-- The problem --
From the line with "pot/purple 313, 402 -> none" through the line with "camera: 90 degrees right, 10 degrees up", repeat the entries verbatim, both end lines included, and add nothing.

-- Provided information --
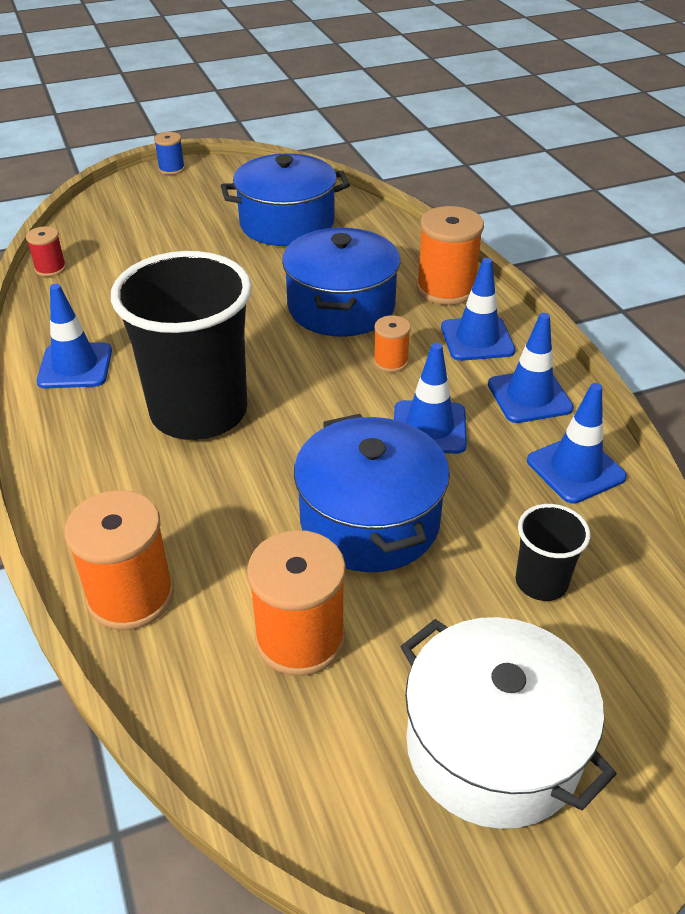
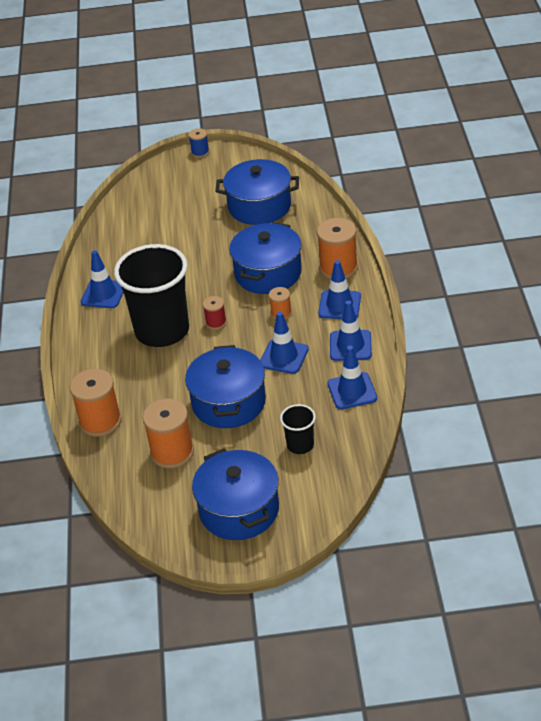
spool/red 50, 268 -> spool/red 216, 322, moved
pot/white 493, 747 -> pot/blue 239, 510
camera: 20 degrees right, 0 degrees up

--

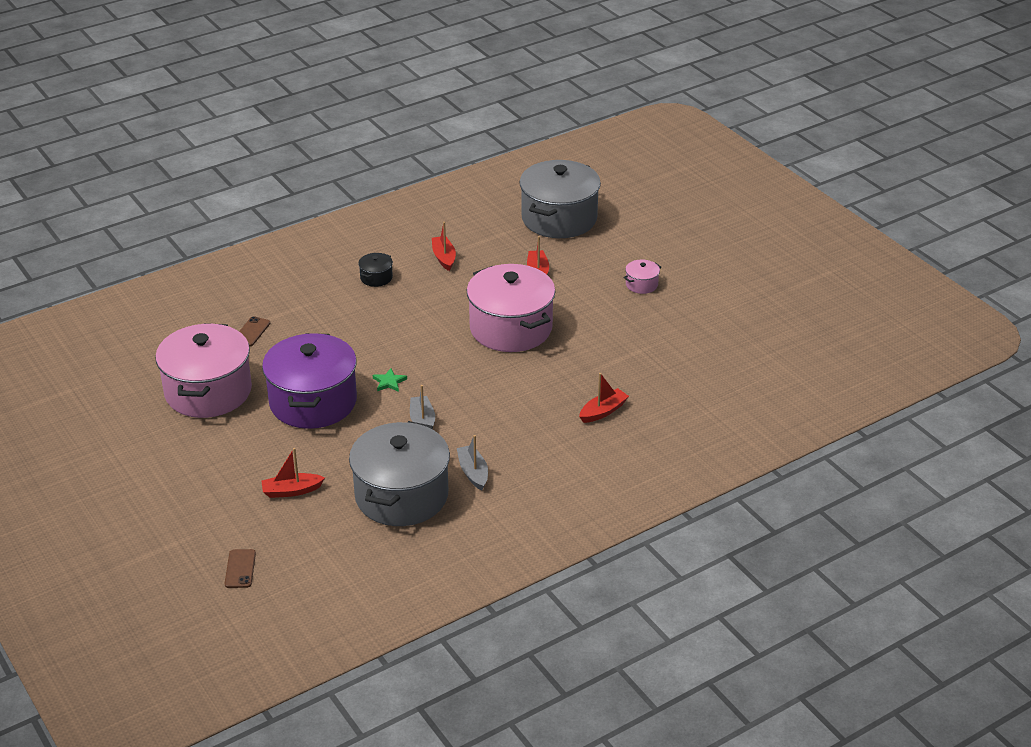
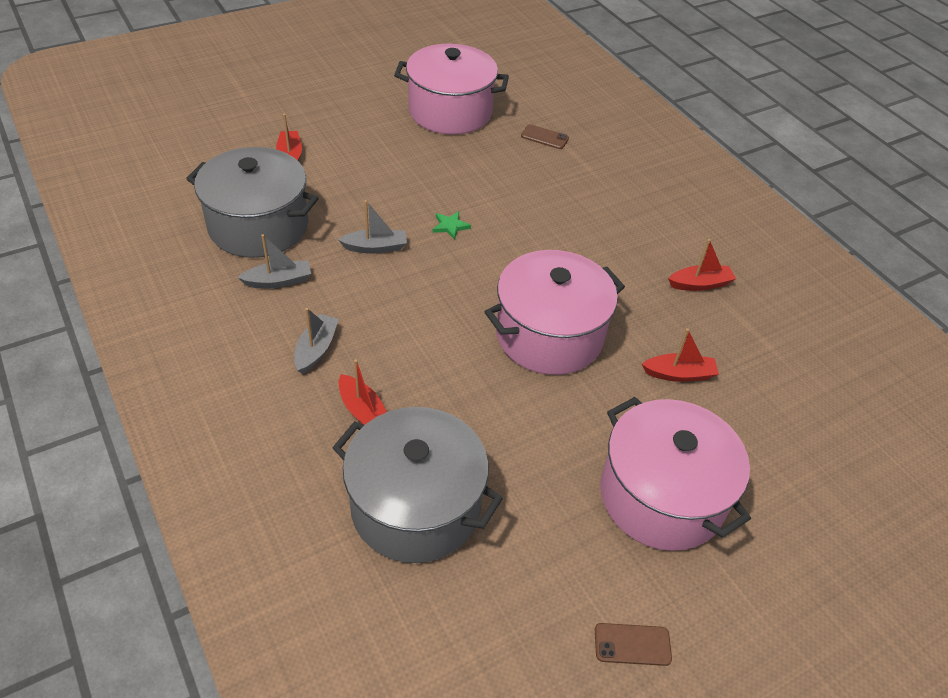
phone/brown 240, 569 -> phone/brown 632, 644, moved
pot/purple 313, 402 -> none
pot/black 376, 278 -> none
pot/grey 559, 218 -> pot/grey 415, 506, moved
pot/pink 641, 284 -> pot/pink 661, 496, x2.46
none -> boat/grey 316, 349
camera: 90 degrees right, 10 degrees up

-- Solution --
pot/purple 313, 402 -> none
pot/black 376, 278 -> none
pot/grey 559, 218 -> pot/grey 415, 506, moved
pot/pink 641, 284 -> pot/pink 661, 496, x2.46
none -> boat/grey 316, 349
camera: 90 degrees right, 10 degrees up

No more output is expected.